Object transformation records

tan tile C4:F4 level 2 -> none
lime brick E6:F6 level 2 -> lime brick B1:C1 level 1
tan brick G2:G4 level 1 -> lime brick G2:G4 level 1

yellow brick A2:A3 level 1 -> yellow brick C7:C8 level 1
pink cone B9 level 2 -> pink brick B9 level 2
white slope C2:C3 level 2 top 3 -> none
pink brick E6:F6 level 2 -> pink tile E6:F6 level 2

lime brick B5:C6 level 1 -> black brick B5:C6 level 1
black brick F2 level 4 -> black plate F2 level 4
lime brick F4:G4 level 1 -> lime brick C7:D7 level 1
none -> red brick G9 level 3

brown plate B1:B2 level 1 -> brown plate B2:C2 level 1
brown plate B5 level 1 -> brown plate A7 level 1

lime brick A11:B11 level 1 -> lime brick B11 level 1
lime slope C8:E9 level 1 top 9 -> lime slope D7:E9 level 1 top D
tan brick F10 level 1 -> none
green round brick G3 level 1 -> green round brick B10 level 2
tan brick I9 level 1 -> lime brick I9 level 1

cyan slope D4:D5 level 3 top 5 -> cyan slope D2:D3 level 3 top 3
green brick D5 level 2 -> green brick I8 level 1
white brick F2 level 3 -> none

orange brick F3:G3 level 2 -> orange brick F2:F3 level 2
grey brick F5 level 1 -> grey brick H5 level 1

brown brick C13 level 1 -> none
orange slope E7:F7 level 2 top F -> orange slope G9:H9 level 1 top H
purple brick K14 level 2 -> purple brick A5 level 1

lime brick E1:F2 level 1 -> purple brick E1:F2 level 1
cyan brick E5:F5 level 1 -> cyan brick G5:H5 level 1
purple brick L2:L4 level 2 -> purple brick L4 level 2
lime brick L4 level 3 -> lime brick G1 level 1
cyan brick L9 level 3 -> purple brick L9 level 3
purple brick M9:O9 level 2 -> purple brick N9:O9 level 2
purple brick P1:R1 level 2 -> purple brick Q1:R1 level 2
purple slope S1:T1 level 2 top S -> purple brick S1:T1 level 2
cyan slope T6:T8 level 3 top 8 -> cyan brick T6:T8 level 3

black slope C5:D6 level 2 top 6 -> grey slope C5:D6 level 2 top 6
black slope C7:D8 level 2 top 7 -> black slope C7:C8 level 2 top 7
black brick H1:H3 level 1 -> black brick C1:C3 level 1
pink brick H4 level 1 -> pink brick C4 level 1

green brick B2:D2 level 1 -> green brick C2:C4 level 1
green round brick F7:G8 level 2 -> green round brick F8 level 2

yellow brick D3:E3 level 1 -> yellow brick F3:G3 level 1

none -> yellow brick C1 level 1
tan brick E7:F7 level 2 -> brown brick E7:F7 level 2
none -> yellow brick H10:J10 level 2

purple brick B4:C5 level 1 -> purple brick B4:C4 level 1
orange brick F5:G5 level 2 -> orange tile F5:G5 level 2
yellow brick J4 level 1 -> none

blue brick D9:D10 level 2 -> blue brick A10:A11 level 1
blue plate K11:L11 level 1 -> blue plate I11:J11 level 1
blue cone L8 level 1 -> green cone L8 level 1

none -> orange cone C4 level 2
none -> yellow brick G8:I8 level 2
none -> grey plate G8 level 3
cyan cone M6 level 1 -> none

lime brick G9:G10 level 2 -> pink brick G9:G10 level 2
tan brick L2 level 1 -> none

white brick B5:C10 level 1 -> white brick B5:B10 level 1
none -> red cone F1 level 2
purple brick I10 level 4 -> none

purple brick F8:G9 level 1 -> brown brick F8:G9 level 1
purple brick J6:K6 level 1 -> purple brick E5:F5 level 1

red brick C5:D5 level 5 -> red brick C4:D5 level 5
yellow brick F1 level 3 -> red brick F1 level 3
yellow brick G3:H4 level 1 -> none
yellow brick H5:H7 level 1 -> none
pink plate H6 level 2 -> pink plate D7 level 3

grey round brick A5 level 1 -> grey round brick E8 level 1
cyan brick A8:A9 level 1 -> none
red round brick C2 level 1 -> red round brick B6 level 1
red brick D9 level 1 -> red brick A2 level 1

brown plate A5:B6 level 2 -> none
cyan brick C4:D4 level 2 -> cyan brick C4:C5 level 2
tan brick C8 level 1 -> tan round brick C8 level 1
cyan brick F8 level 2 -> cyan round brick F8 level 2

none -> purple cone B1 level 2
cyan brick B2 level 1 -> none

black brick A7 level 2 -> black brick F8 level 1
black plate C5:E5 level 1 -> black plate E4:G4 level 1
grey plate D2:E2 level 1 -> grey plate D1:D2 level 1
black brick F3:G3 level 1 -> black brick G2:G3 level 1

▸ **Activity**: Set down, exactly as they appear above, all lines from the one that has "white slope C2:C3 level 2 top 3 -> none" down to the one that has "purple brick P1:R1", including those two and no others.

▸ **Worked solution**:
white slope C2:C3 level 2 top 3 -> none
pink brick E6:F6 level 2 -> pink tile E6:F6 level 2

lime brick B5:C6 level 1 -> black brick B5:C6 level 1
black brick F2 level 4 -> black plate F2 level 4
lime brick F4:G4 level 1 -> lime brick C7:D7 level 1
none -> red brick G9 level 3

brown plate B1:B2 level 1 -> brown plate B2:C2 level 1
brown plate B5 level 1 -> brown plate A7 level 1

lime brick A11:B11 level 1 -> lime brick B11 level 1
lime slope C8:E9 level 1 top 9 -> lime slope D7:E9 level 1 top D
tan brick F10 level 1 -> none
green round brick G3 level 1 -> green round brick B10 level 2
tan brick I9 level 1 -> lime brick I9 level 1

cyan slope D4:D5 level 3 top 5 -> cyan slope D2:D3 level 3 top 3
green brick D5 level 2 -> green brick I8 level 1
white brick F2 level 3 -> none

orange brick F3:G3 level 2 -> orange brick F2:F3 level 2
grey brick F5 level 1 -> grey brick H5 level 1

brown brick C13 level 1 -> none
orange slope E7:F7 level 2 top F -> orange slope G9:H9 level 1 top H
purple brick K14 level 2 -> purple brick A5 level 1

lime brick E1:F2 level 1 -> purple brick E1:F2 level 1
cyan brick E5:F5 level 1 -> cyan brick G5:H5 level 1
purple brick L2:L4 level 2 -> purple brick L4 level 2
lime brick L4 level 3 -> lime brick G1 level 1
cyan brick L9 level 3 -> purple brick L9 level 3
purple brick M9:O9 level 2 -> purple brick N9:O9 level 2
purple brick P1:R1 level 2 -> purple brick Q1:R1 level 2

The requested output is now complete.